Data in this exercise.
════

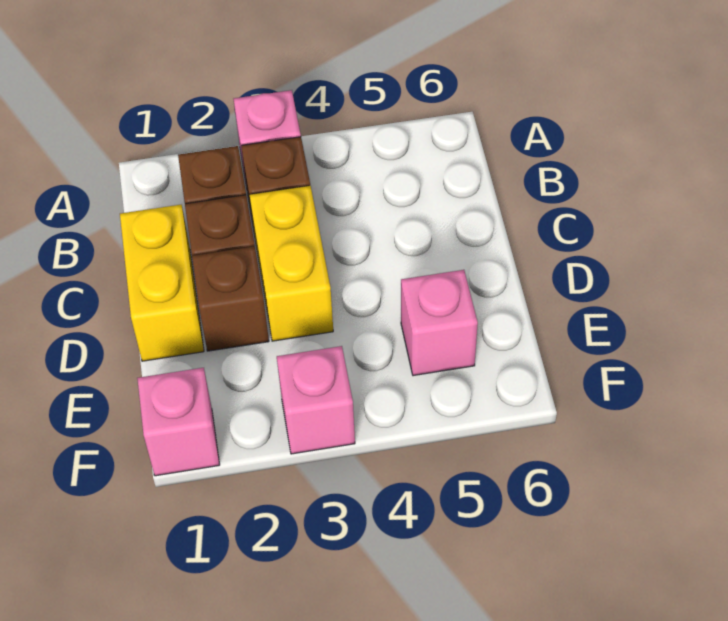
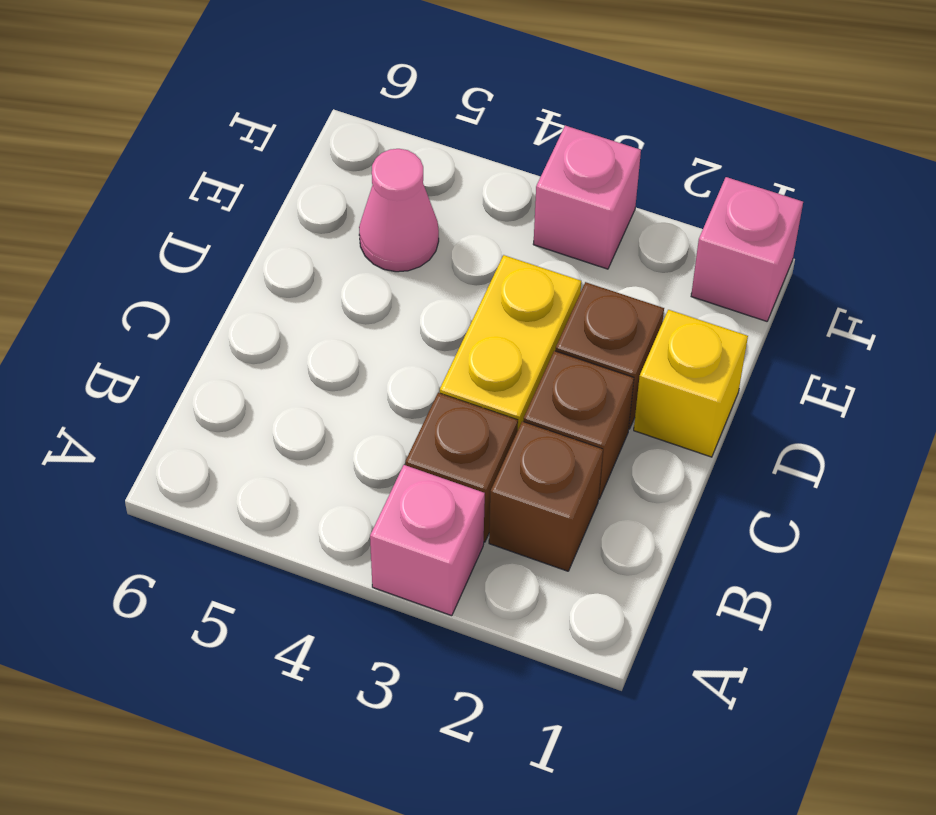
yellow 1x2 brick [120,205,204,361] -> yellow 1x1 brick [634,310,748,457]
pink 1x1 brick [401,270,478,376] -> pink 1x1 cone [359,149,439,272]

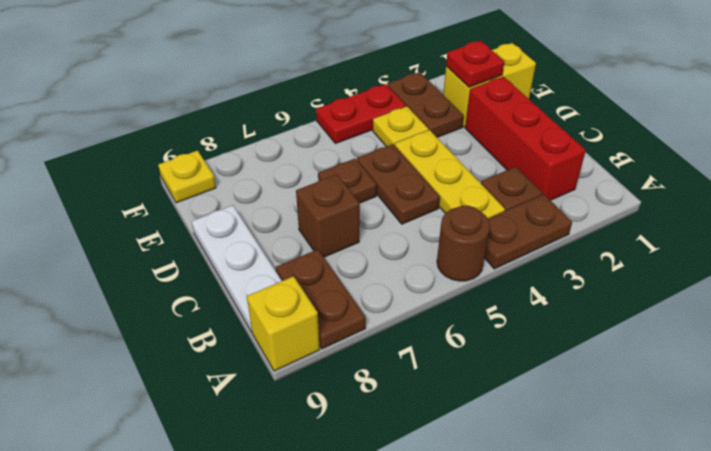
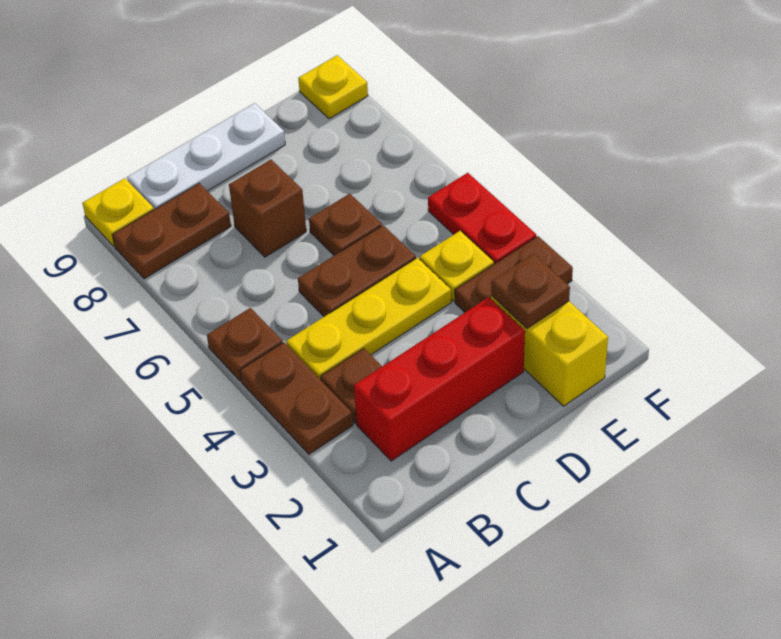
brown 1x1 round brick [437,206,490,281] -> brown 1x1 plate [207,308,283,381]
yellow 1x1 brick [247,276,320,371] -> yellow 1x1 plate [82,178,154,246]
red 1x1 plate [446,41,504,87] -> brown 1x1 plate [491,254,570,328]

════

For each line of the entries that contains the word "brick", make a copy.

yellow 1x2 brick [120,205,204,361] -> yellow 1x1 brick [634,310,748,457]
pink 1x1 brick [401,270,478,376] -> pink 1x1 cone [359,149,439,272]
brown 1x1 round brick [437,206,490,281] -> brown 1x1 plate [207,308,283,381]
yellow 1x1 brick [247,276,320,371] -> yellow 1x1 plate [82,178,154,246]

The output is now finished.